* [SUPPLIED INFORMATION]:
——————

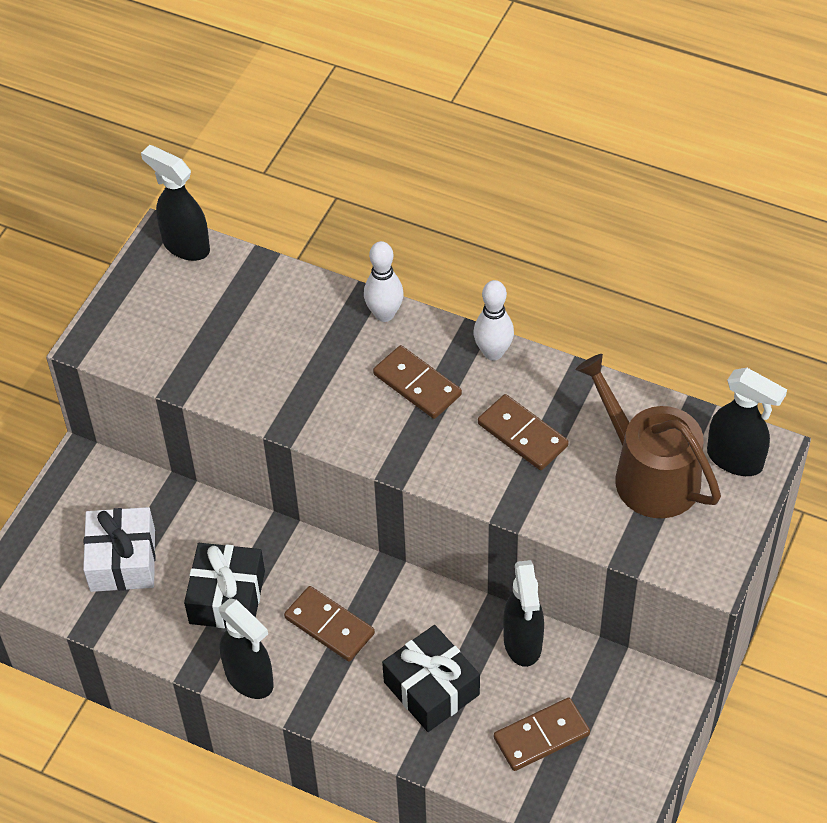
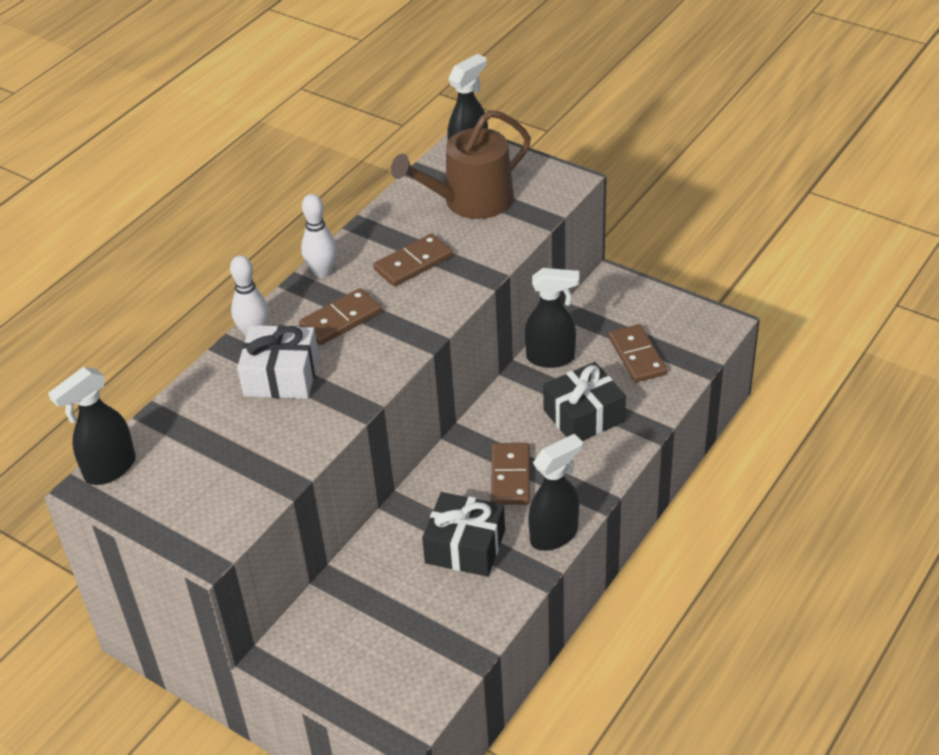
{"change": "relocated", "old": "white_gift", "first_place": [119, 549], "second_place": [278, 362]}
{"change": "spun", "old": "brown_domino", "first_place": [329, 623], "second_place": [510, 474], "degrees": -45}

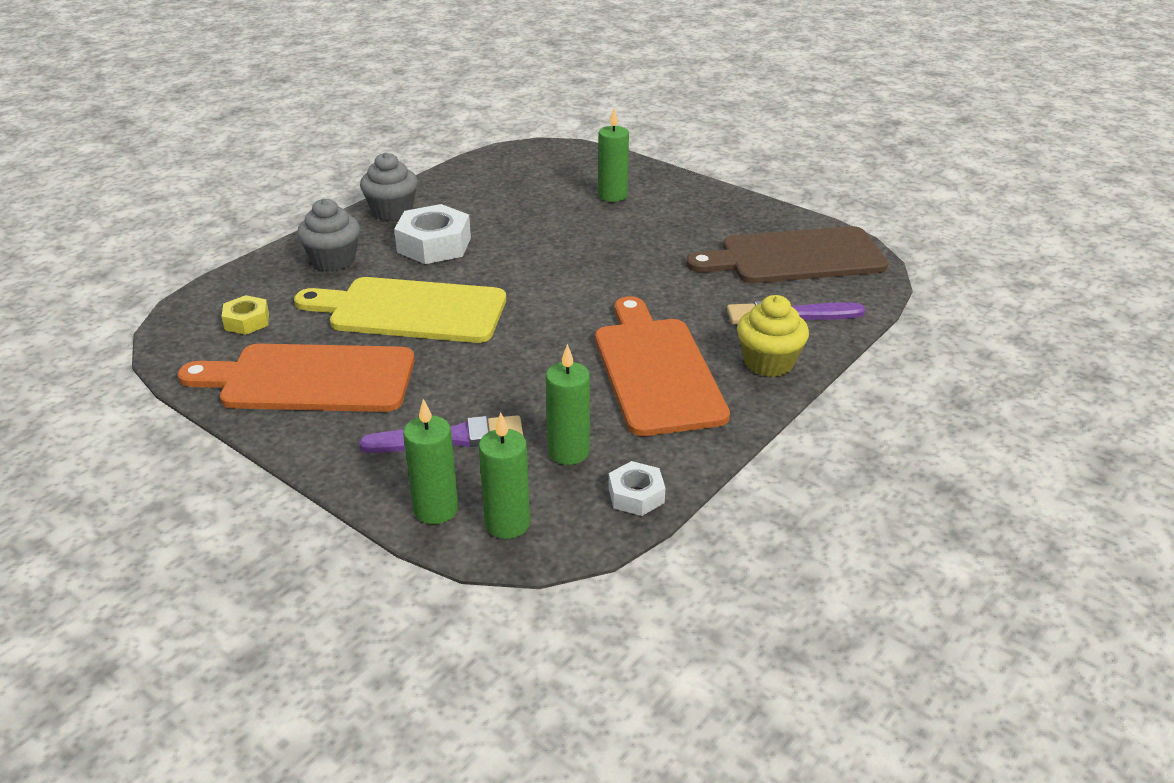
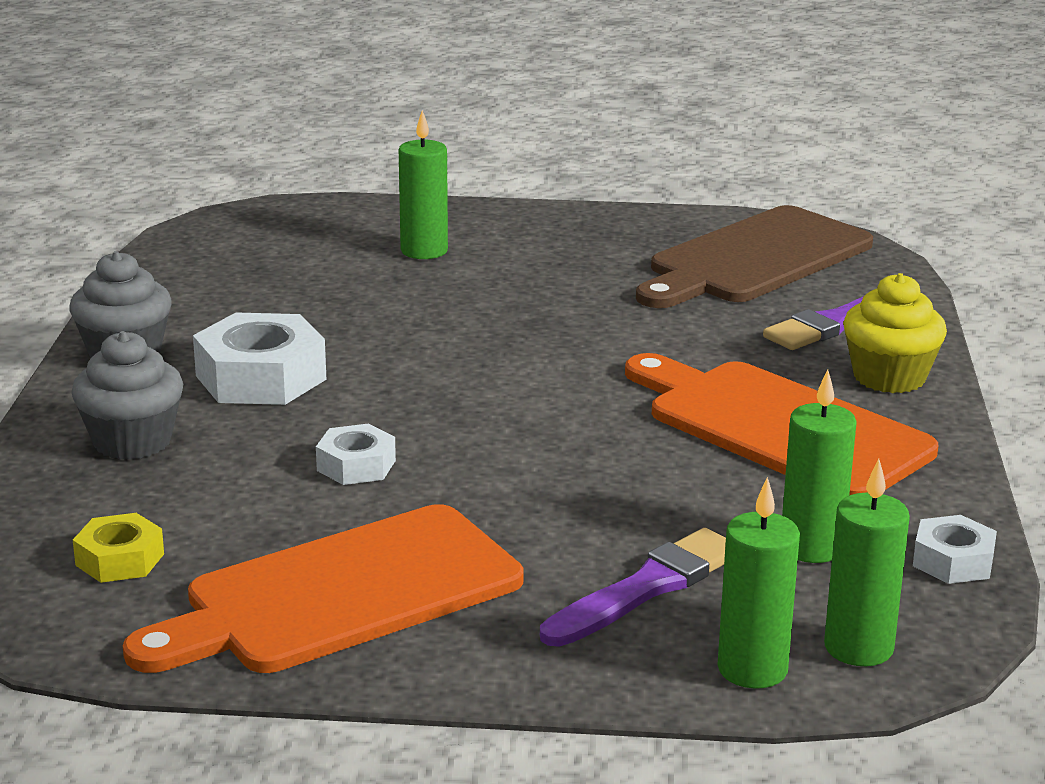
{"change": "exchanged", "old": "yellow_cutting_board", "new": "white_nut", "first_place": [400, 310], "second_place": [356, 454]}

——————

* [EXERCISE REQUIREMENTS]: Reproduce the listing exactly, but keep its images out of the copy.

* [EXERCISE RESULT]:
{"change": "relocated", "old": "white_gift", "first_place": [119, 549], "second_place": [278, 362]}
{"change": "spun", "old": "brown_domino", "first_place": [329, 623], "second_place": [510, 474], "degrees": -45}

{"change": "exchanged", "old": "yellow_cutting_board", "new": "white_nut", "first_place": [400, 310], "second_place": [356, 454]}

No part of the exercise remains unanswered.